# [AIM OF THE TASK]
Return each of the entries below precisely, with no pictures in the result.

Data entries:
--- START ---
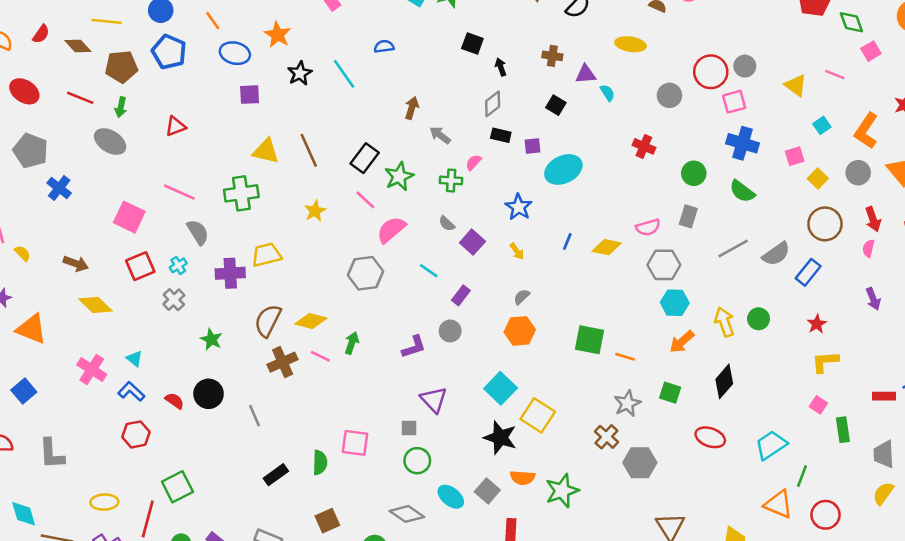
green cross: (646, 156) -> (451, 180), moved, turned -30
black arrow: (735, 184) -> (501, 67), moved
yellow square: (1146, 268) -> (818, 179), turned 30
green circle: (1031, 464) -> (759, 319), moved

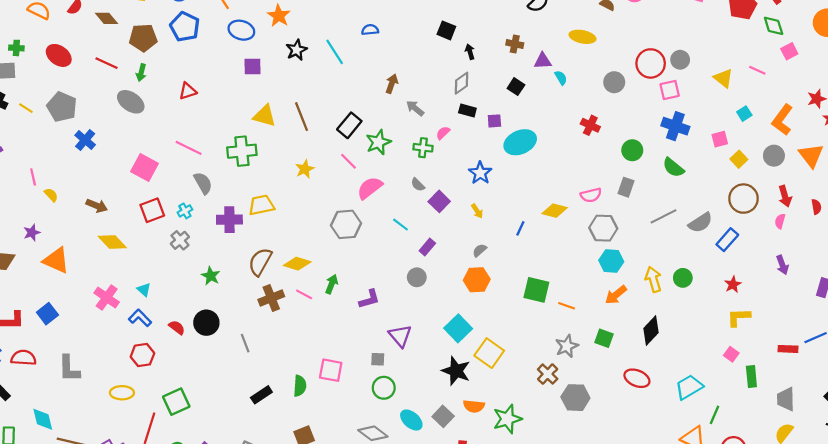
blue line: (567, 241) -> (520, 228), moved
purple L-shape: (414, 347) -> (369, 299), moved
yellow ellipse: (104, 502) -> (122, 393), moved

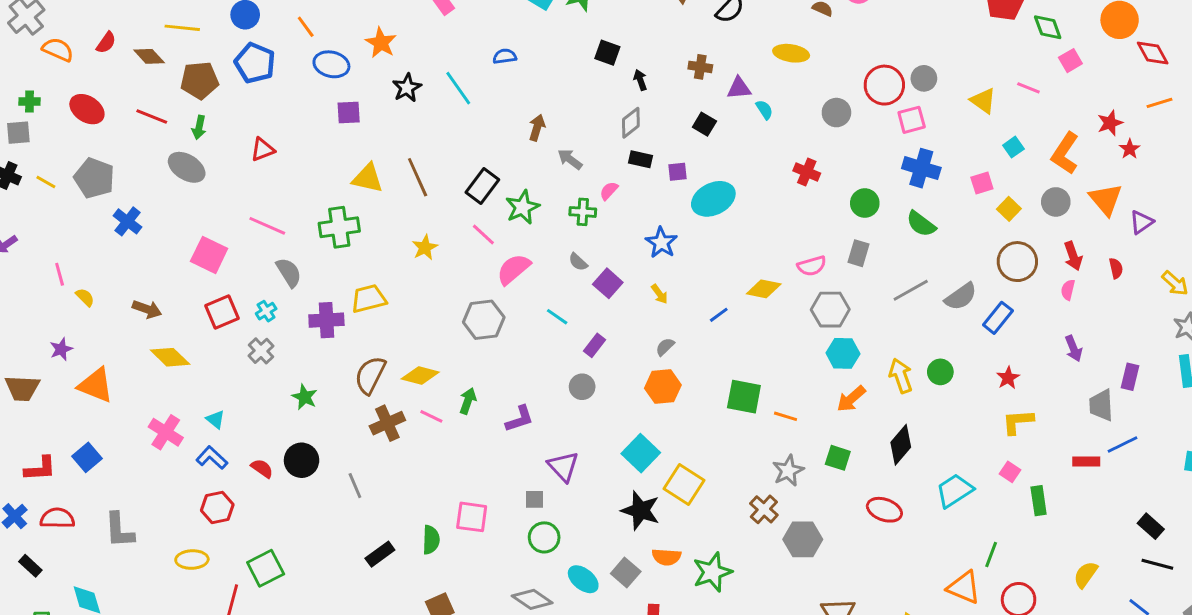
blue line: (520, 228) -> (719, 315), turned 32
cyan trapezoid: (689, 387) -> (955, 491), moved
gray trapezoid: (786, 399) -> (1101, 405), moved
--- END ---
# [EXERCISE ANSWER]
green cross: (646, 156) -> (451, 180), moved, turned -30
black arrow: (735, 184) -> (501, 67), moved
yellow square: (1146, 268) -> (818, 179), turned 30
green circle: (1031, 464) -> (759, 319), moved

blue line: (567, 241) -> (520, 228), moved
purple L-shape: (414, 347) -> (369, 299), moved
yellow ellipse: (104, 502) -> (122, 393), moved

blue line: (520, 228) -> (719, 315), turned 32
cyan trapezoid: (689, 387) -> (955, 491), moved
gray trapezoid: (786, 399) -> (1101, 405), moved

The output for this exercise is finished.